● **Work order**:
Please report how many lines below contain "degrees", writing nothing except the number.
++++ Dataset extract
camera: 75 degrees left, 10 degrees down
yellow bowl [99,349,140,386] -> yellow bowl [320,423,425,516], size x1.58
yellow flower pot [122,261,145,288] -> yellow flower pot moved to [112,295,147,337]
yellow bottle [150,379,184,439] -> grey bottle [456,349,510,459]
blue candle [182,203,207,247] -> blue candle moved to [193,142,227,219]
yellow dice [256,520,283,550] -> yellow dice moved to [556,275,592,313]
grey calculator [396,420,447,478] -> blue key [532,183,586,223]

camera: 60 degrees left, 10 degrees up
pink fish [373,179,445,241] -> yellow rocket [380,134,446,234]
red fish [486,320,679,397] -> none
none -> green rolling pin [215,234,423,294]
++++++++
++++ Dataset extract
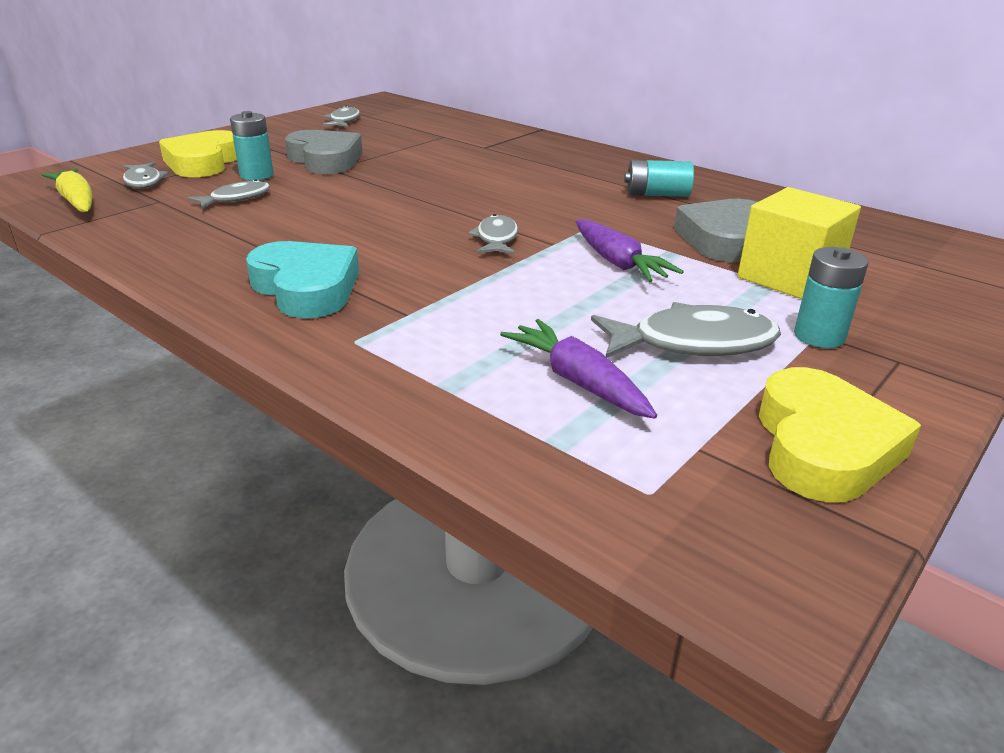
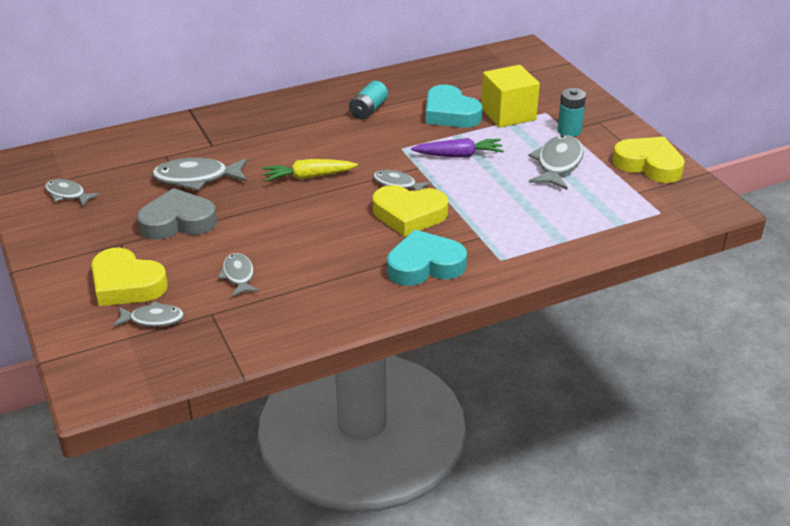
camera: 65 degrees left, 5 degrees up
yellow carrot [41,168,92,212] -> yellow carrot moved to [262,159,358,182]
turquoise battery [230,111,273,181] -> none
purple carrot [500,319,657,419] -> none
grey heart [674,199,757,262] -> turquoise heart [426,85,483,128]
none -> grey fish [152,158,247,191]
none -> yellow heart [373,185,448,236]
++++++++
● **Response to the exercise**:
3